____ DATA UNDER STUDY

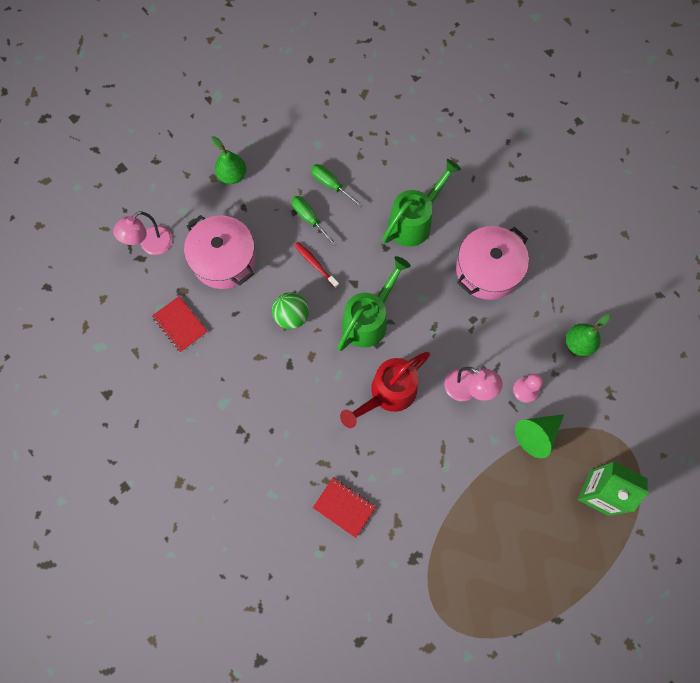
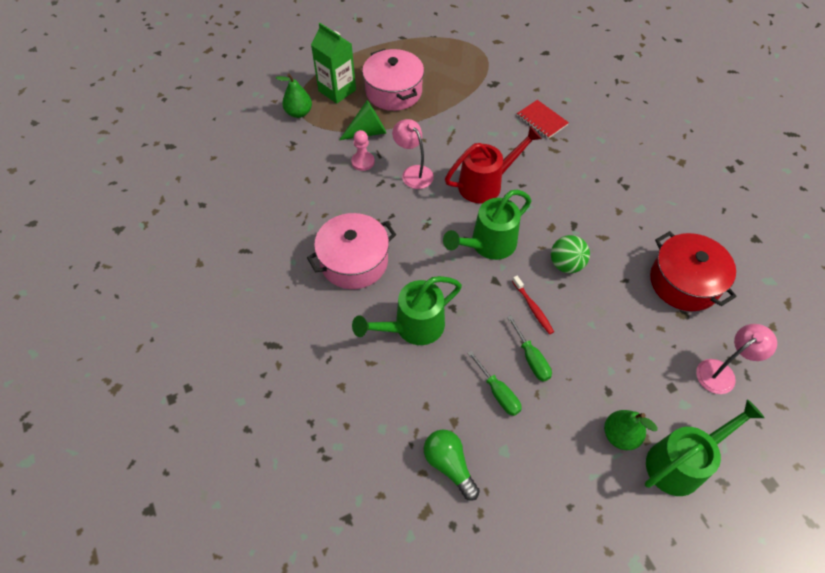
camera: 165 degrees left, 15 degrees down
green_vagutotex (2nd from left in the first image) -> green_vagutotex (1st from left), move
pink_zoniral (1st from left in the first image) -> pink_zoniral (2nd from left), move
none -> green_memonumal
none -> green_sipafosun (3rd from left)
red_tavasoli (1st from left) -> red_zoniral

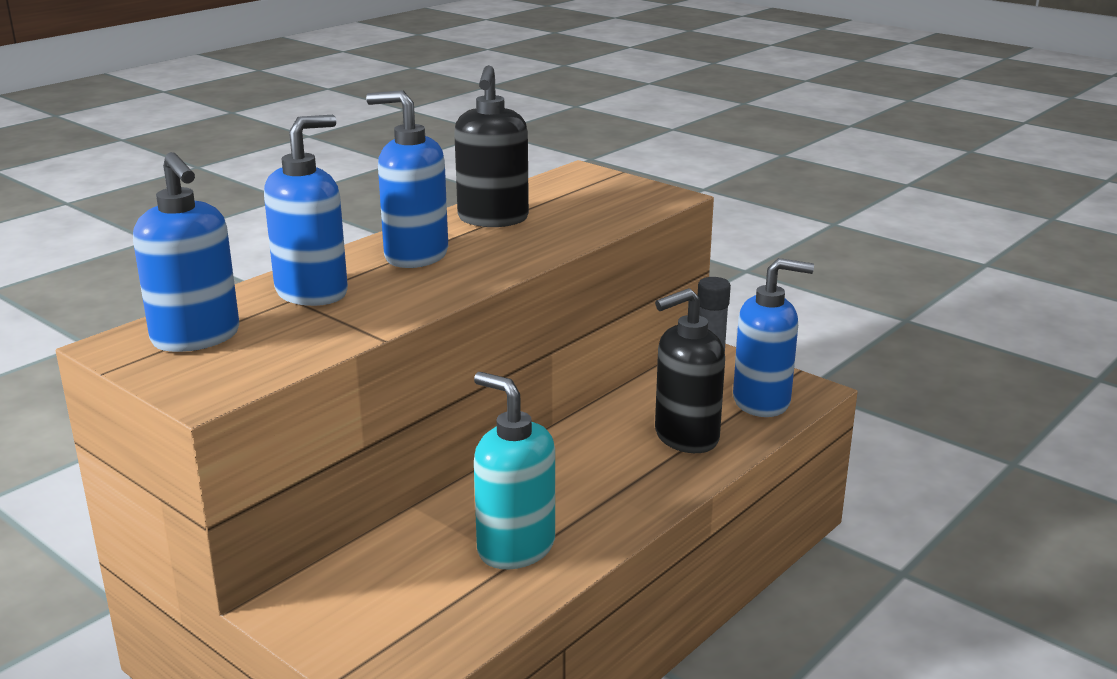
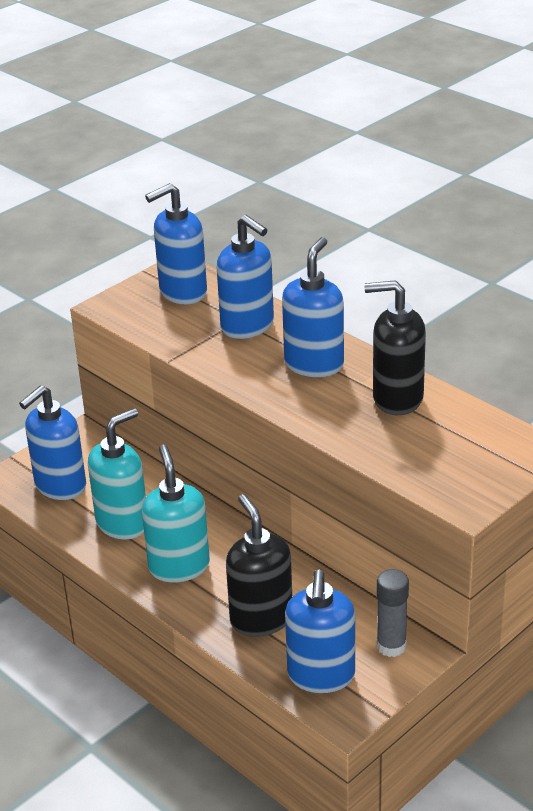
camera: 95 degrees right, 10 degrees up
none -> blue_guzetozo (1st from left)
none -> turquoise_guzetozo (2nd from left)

________
____ DATA UNDER STUDY

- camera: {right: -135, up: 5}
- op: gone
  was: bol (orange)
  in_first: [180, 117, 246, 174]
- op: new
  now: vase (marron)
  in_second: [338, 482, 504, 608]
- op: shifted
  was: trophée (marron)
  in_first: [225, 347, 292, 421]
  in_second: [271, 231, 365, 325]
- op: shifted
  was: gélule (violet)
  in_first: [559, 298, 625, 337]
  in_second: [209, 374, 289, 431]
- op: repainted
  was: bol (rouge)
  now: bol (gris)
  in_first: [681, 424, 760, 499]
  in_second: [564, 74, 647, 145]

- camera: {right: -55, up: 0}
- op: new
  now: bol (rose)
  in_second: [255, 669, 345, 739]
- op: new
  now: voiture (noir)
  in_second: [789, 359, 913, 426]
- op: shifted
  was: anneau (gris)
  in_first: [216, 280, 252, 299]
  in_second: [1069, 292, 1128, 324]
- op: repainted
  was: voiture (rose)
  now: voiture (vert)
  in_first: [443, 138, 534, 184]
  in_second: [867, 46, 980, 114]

________

WHAT IS BEING ASKED >>
Beginning with the line that has "was: bol (orange)" and ending with the line that has "in_first: [681, 424, 760, 499]", set down the lines above exactly and include no others.

COMPLETED TASK >>
  was: bol (orange)
  in_first: [180, 117, 246, 174]
- op: new
  now: vase (marron)
  in_second: [338, 482, 504, 608]
- op: shifted
  was: trophée (marron)
  in_first: [225, 347, 292, 421]
  in_second: [271, 231, 365, 325]
- op: shifted
  was: gélule (violet)
  in_first: [559, 298, 625, 337]
  in_second: [209, 374, 289, 431]
- op: repainted
  was: bol (rouge)
  now: bol (gris)
  in_first: [681, 424, 760, 499]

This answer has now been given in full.